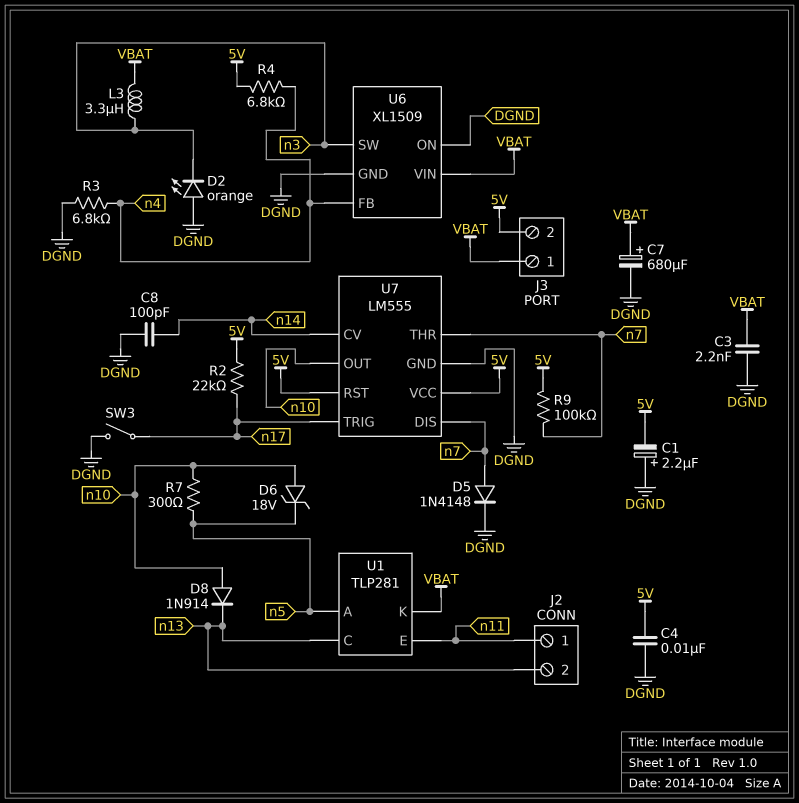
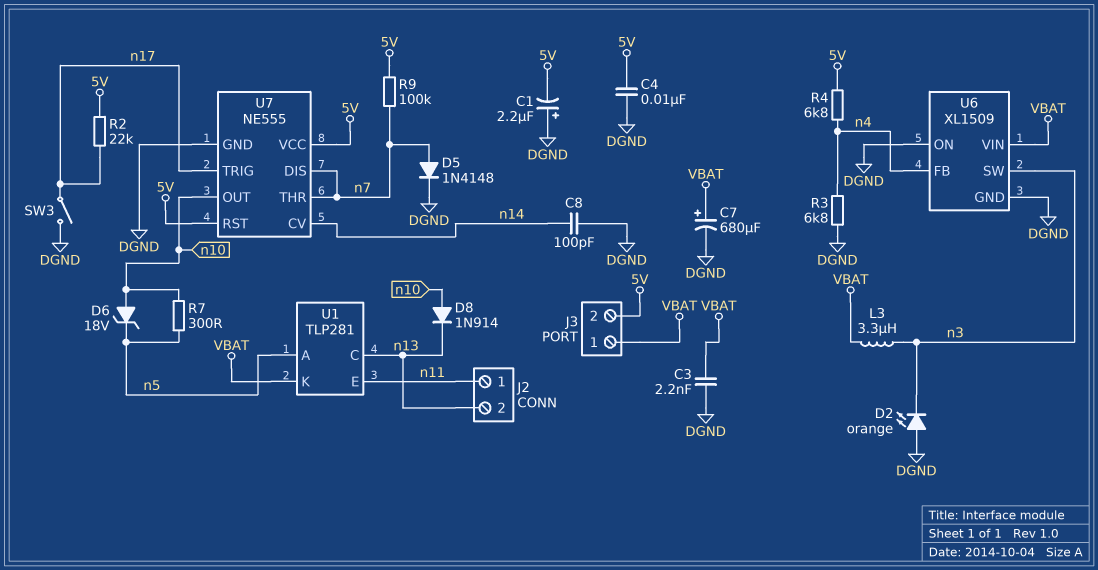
U7: LM555 -> NE555

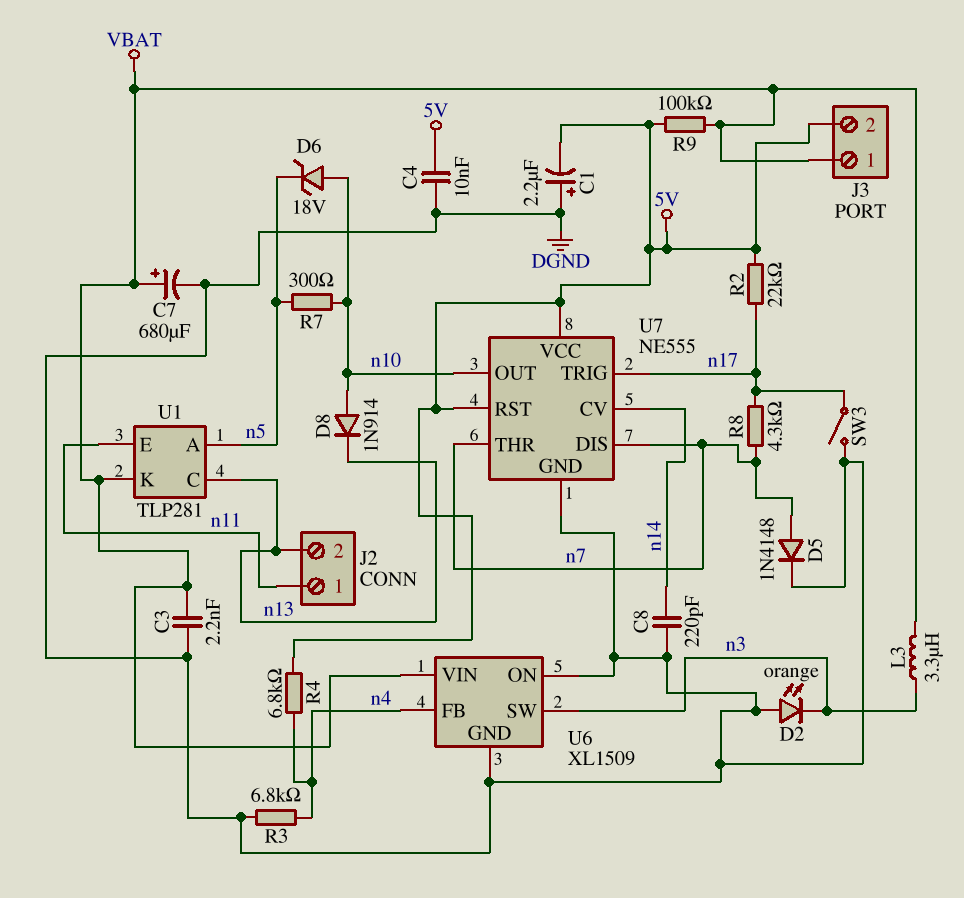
C8: 100pF (DGND, n14) -> 220pF (DGND, n14)
R8: none -> 4.3k (n7, n17)
R9: 100k (5V, n7) -> 100k (5V, VBAT)

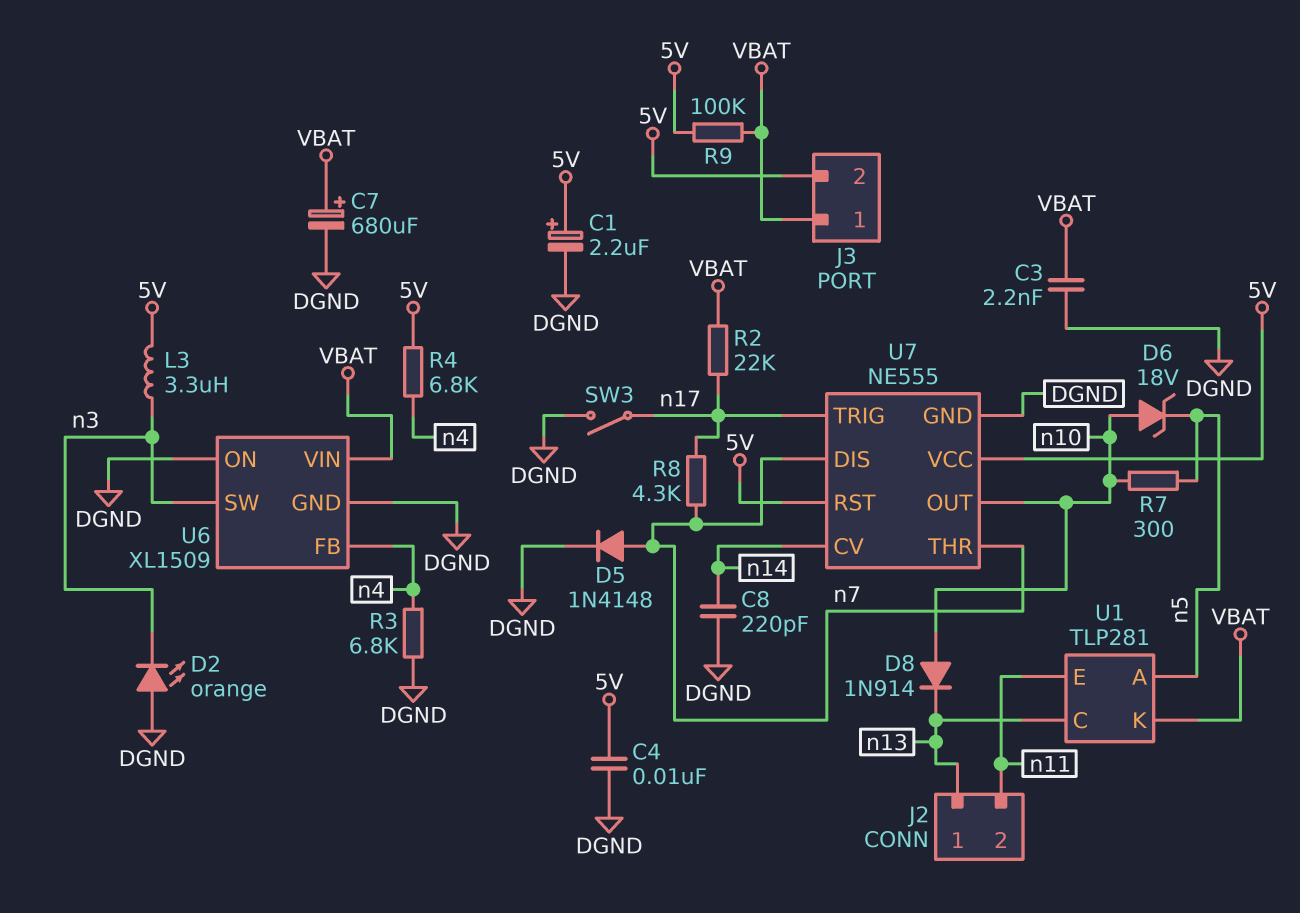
C1: 2.2uF (plus DGND, minus 5V) -> 2.2uF (plus 5V, minus DGND)
J2 pin 1: n11 -> n13
J2 pin 2: n13 -> n11
L3: 3.3uH (VBAT, n3) -> 3.3uH (5V, n3)
R2: 22k (5V, n17) -> 22k (VBAT, n17)

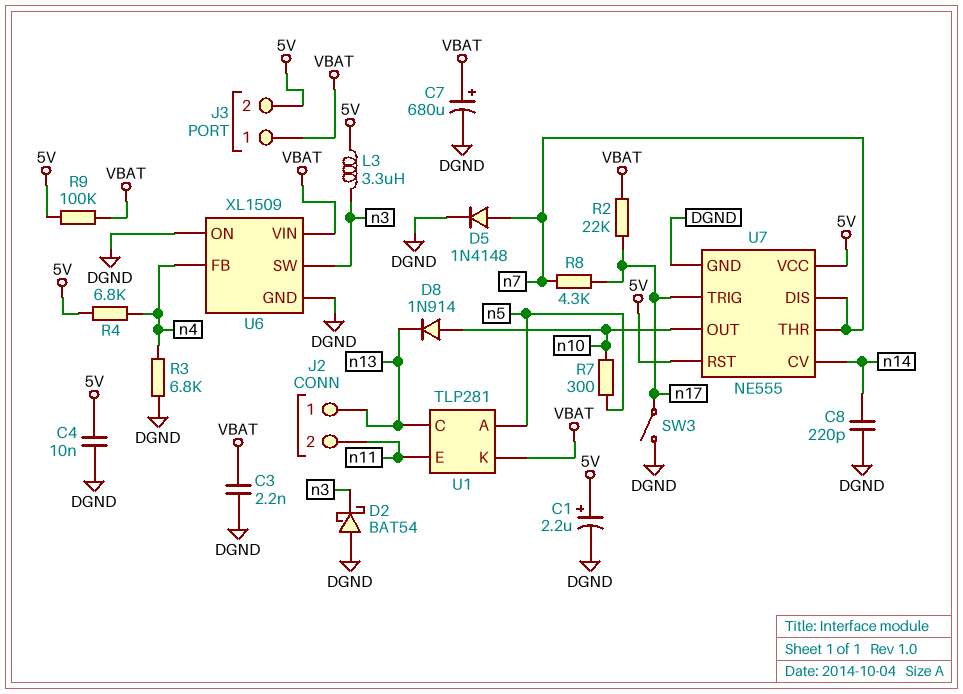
D2: LED orange (A DGND, K n3) -> schottky BAT54 (A DGND, K n3)
D6: zener 18V (A n10, K n5) -> none

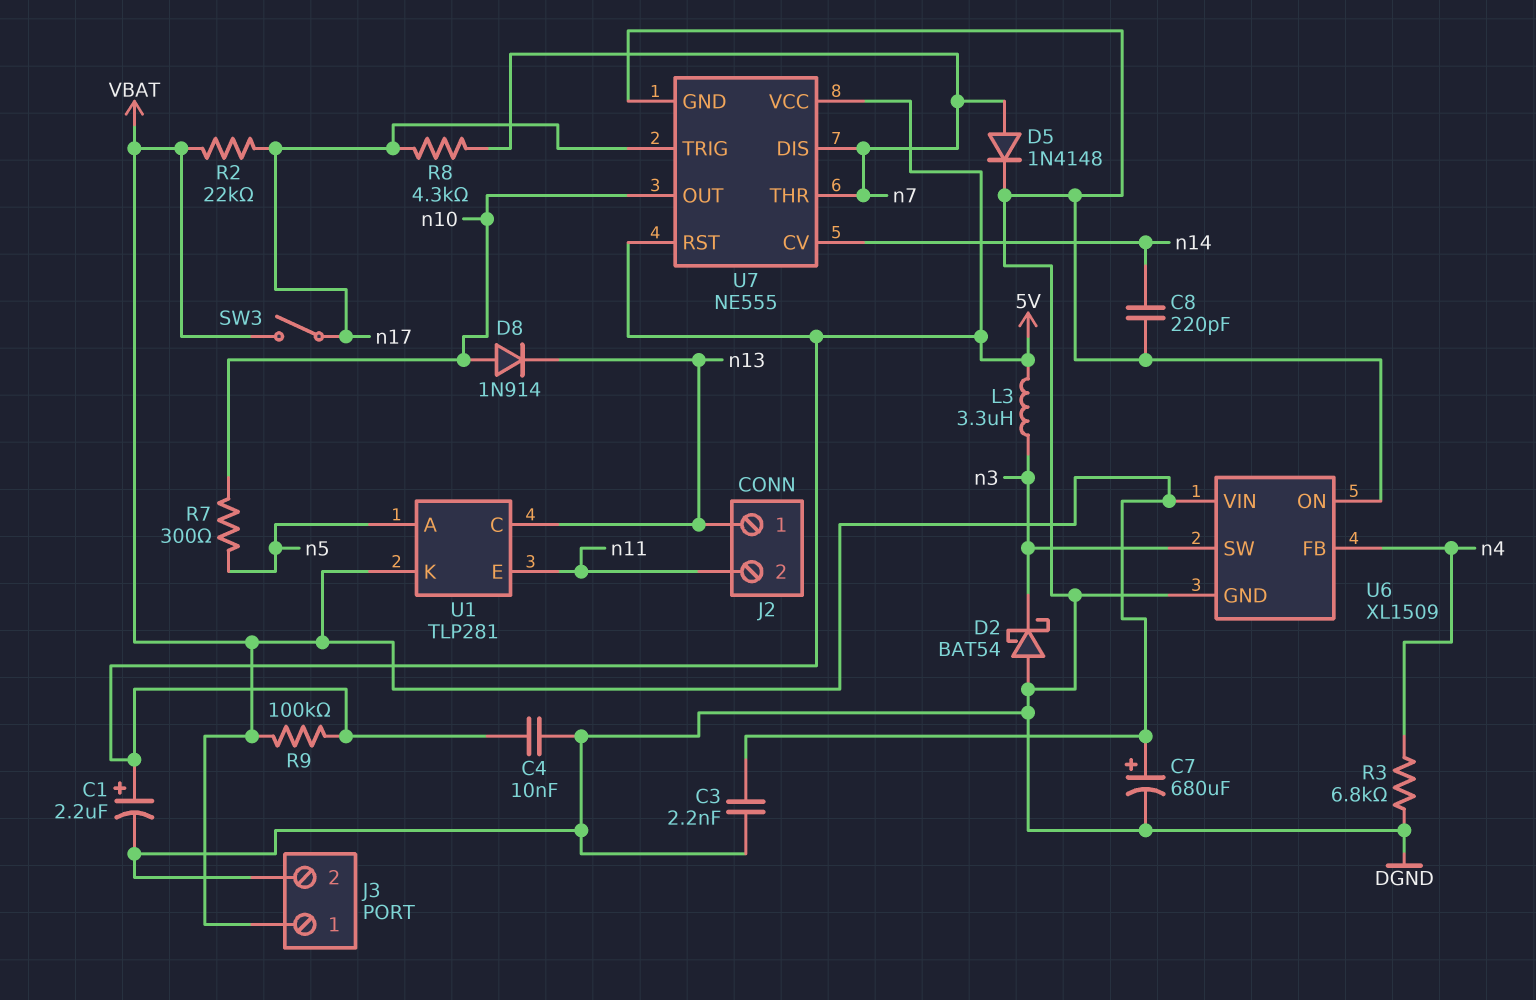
J3 pin 2: 5V -> DGND
R4: 6.8k (5V, n4) -> none
SW3: switch (DGND, n17) -> switch (VBAT, n17)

[YOUR GOAL] Lines wanted from the entries above: the one with "C8: 100pF (DGND, n14) -> 220pF (DGND, n14)", the one with "R2: 22k (5V, n17) -> 22k (VBAT, n17)", and all lines between. Please copy them exactly, without the pictures and without anything else.

[RESPONSE AREA]
C8: 100pF (DGND, n14) -> 220pF (DGND, n14)
R8: none -> 4.3k (n7, n17)
R9: 100k (5V, n7) -> 100k (5V, VBAT)

C1: 2.2uF (plus DGND, minus 5V) -> 2.2uF (plus 5V, minus DGND)
J2 pin 1: n11 -> n13
J2 pin 2: n13 -> n11
L3: 3.3uH (VBAT, n3) -> 3.3uH (5V, n3)
R2: 22k (5V, n17) -> 22k (VBAT, n17)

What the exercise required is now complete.